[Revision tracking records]
----------

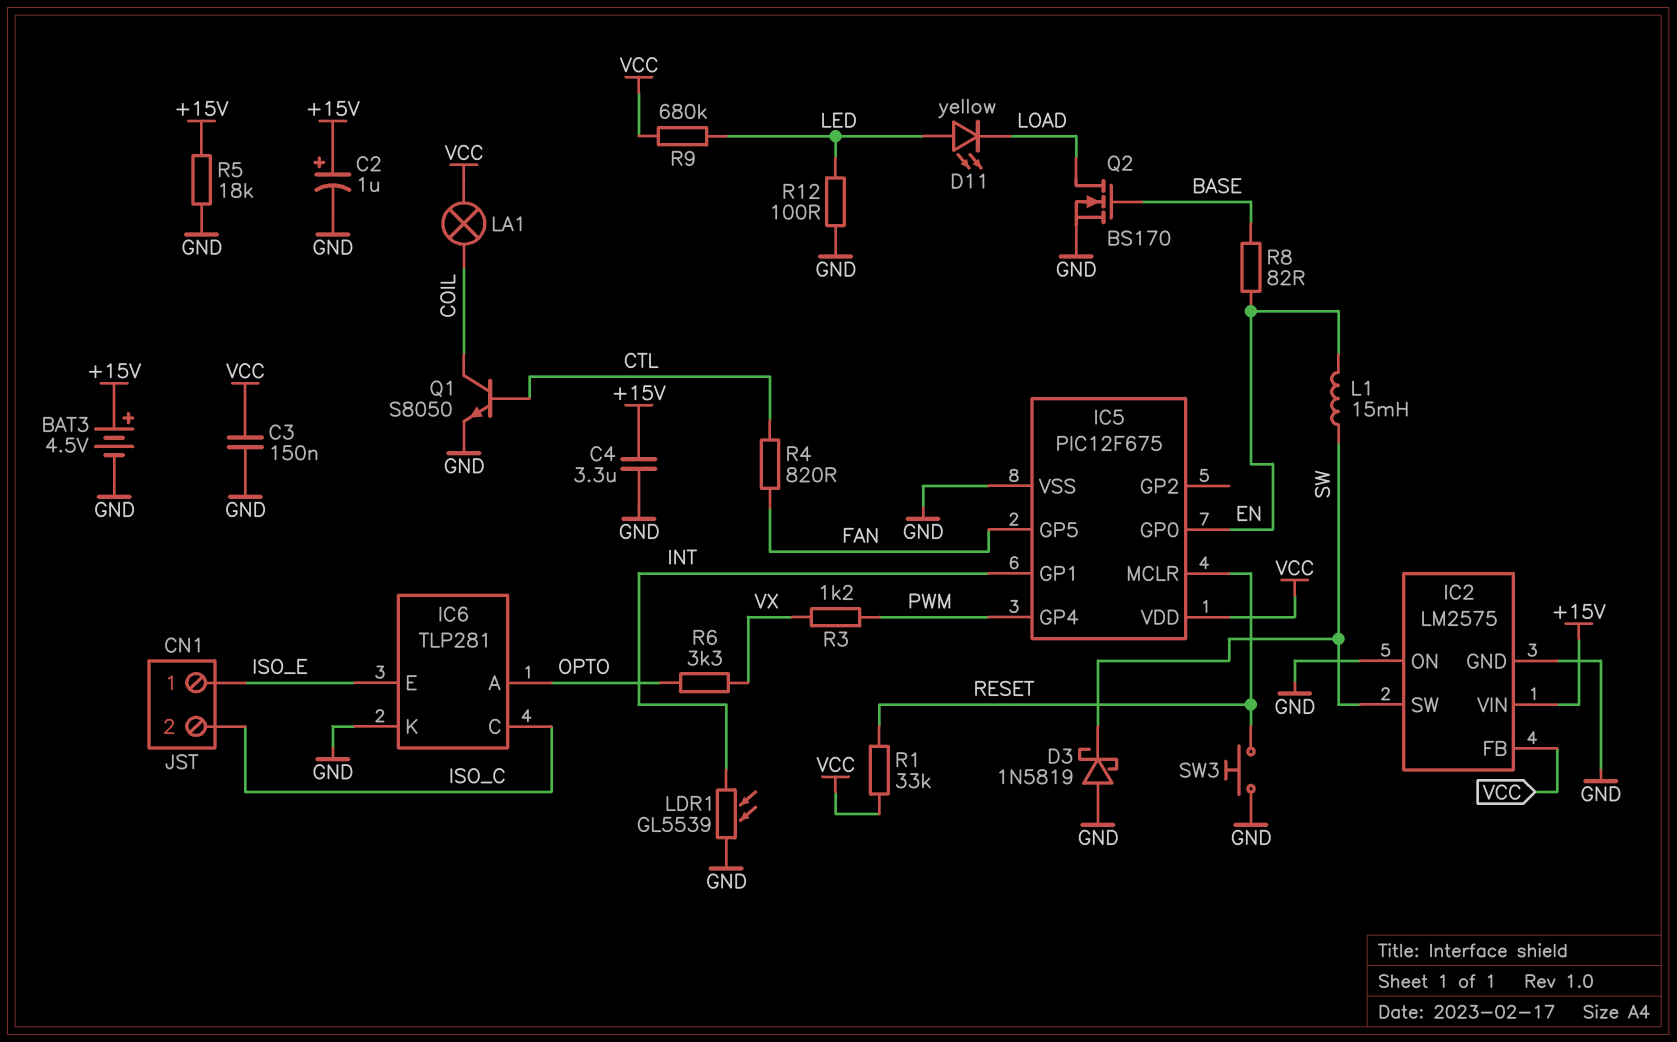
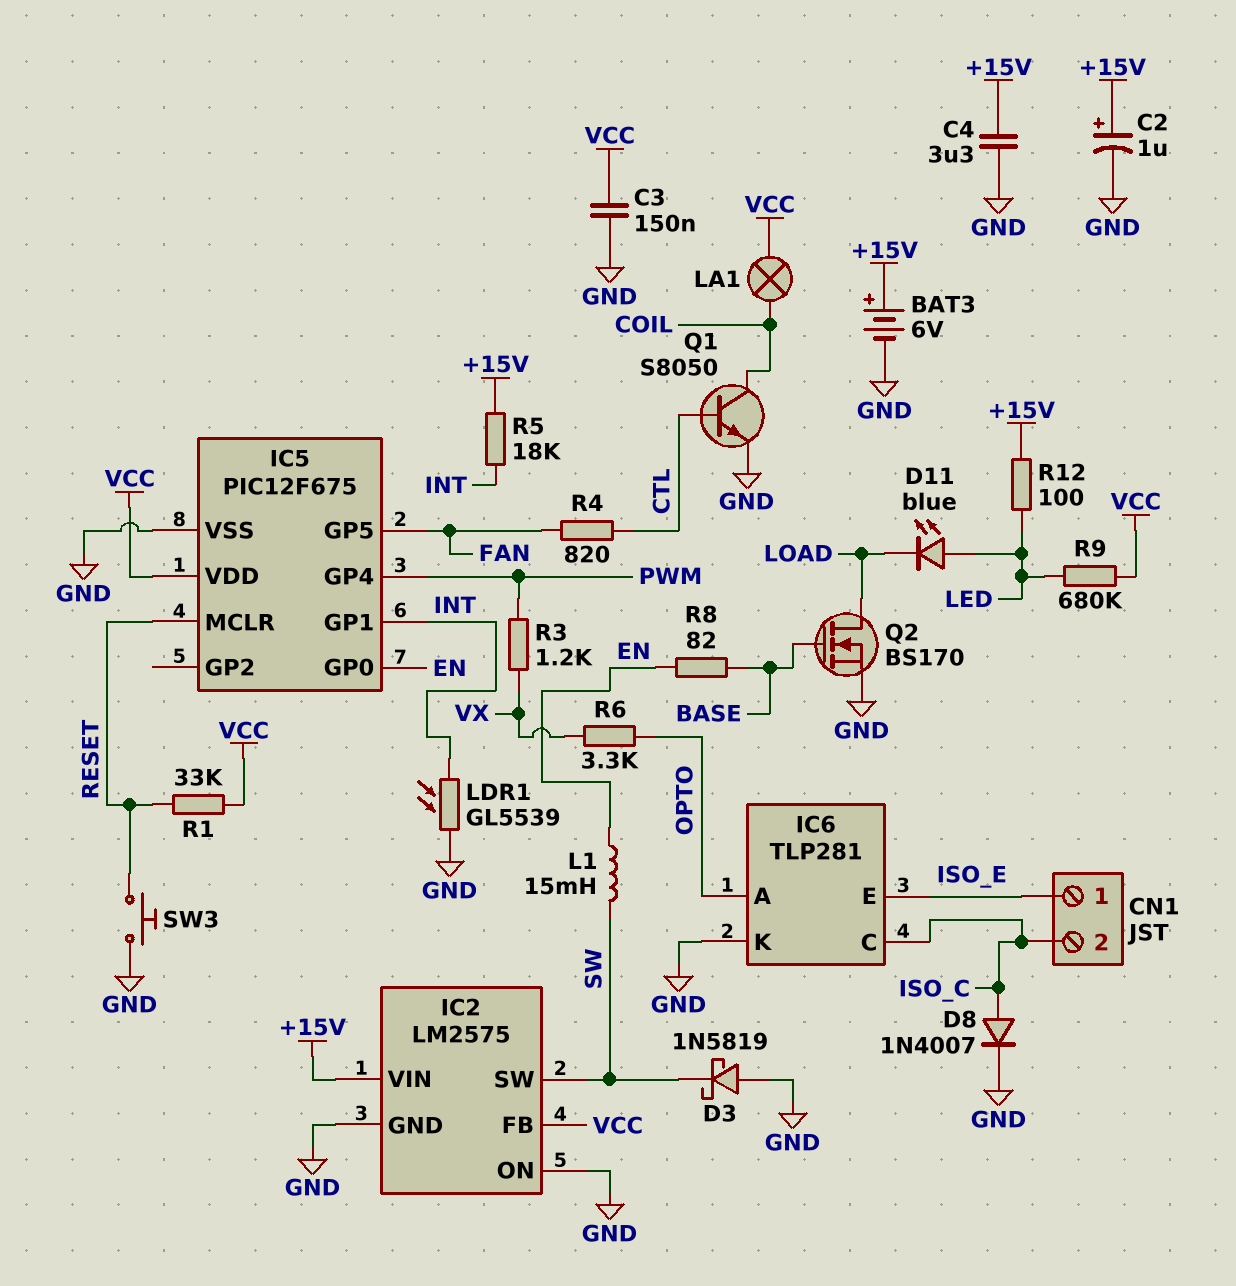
BAT3: 4.5V (plus +15V, minus GND) -> 6V (plus +15V, minus GND)
D8: none -> diode 1N4007 (A ISO_C, K GND)
D11: LED yellow (A LED, K LOAD) -> LED blue (A LED, K LOAD)
R5: 18k (+15V, GND) -> 18k (+15V, INT)
R12: 100 (GND, LED) -> 100 (+15V, LED)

----------

| WHAT TO WORK ON |
Copy every record exactly as written, leaving out the pictures.

| SOLUTION FOR THIS TASK |
BAT3: 4.5V (plus +15V, minus GND) -> 6V (plus +15V, minus GND)
D8: none -> diode 1N4007 (A ISO_C, K GND)
D11: LED yellow (A LED, K LOAD) -> LED blue (A LED, K LOAD)
R5: 18k (+15V, GND) -> 18k (+15V, INT)
R12: 100 (GND, LED) -> 100 (+15V, LED)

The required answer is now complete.